Problem requirements :: Whenever a line in the entries includes the word "BUTTON", copy that line out.

══ Dataset records

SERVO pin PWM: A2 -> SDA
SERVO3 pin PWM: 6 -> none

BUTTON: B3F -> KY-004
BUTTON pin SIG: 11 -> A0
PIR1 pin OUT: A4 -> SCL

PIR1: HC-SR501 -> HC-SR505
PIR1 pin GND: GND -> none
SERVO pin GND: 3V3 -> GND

════

Result for this exercise ::
BUTTON: B3F -> KY-004
BUTTON pin SIG: 11 -> A0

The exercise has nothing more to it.